• _EXERCISE DESCRIPTION_: If an entry holds a picture, leave that picture out; copy everything else exactly.

• _WORKING DATA_:
---*---

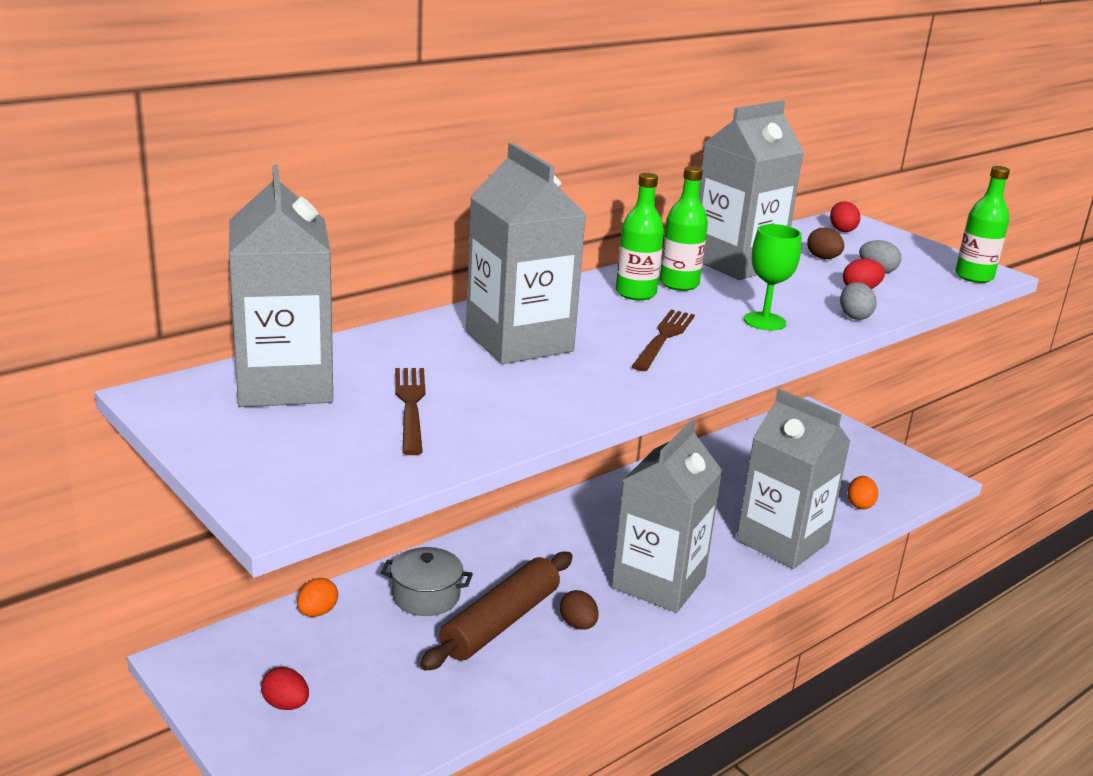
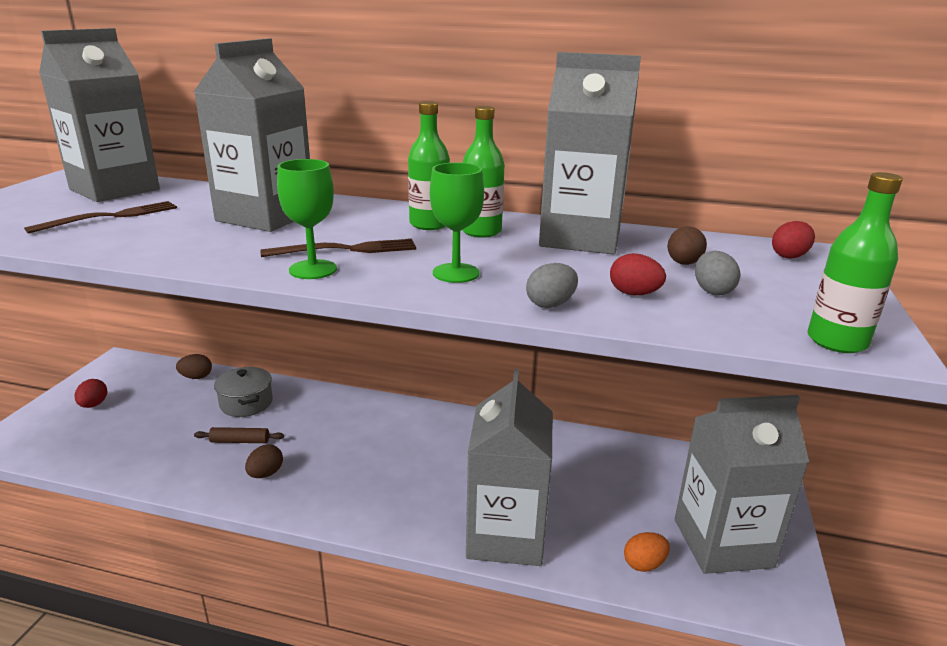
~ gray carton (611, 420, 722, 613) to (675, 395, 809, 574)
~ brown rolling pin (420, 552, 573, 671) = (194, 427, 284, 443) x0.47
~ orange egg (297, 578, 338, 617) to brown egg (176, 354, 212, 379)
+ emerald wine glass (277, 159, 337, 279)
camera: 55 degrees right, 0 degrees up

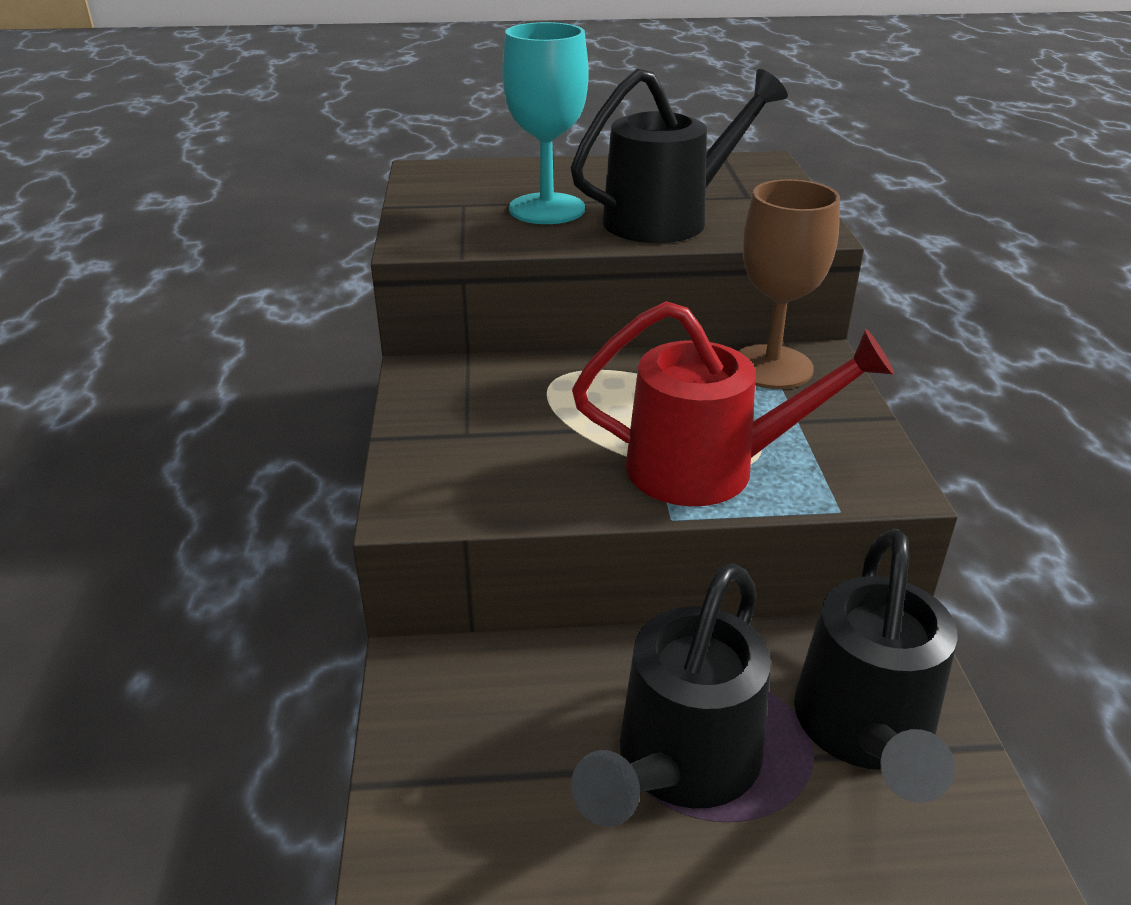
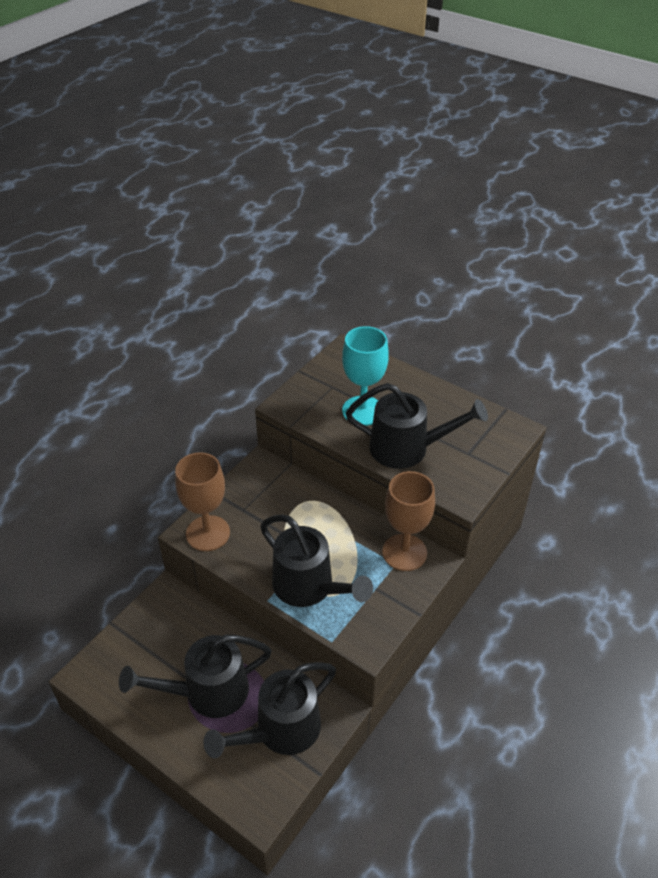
~ red watering can (572, 301, 894, 506) to jet-black watering can (260, 514, 373, 607)
+ brown wine glass (175, 452, 230, 551)
camera: 40 degrees right, 10 degrees up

---*---

• _RESULT BELOW_:
~ gray carton (611, 420, 722, 613) to (675, 395, 809, 574)
~ brown rolling pin (420, 552, 573, 671) = (194, 427, 284, 443) x0.47
~ orange egg (297, 578, 338, 617) to brown egg (176, 354, 212, 379)
+ emerald wine glass (277, 159, 337, 279)
camera: 55 degrees right, 0 degrees up

~ red watering can (572, 301, 894, 506) to jet-black watering can (260, 514, 373, 607)
+ brown wine glass (175, 452, 230, 551)
camera: 40 degrees right, 10 degrees up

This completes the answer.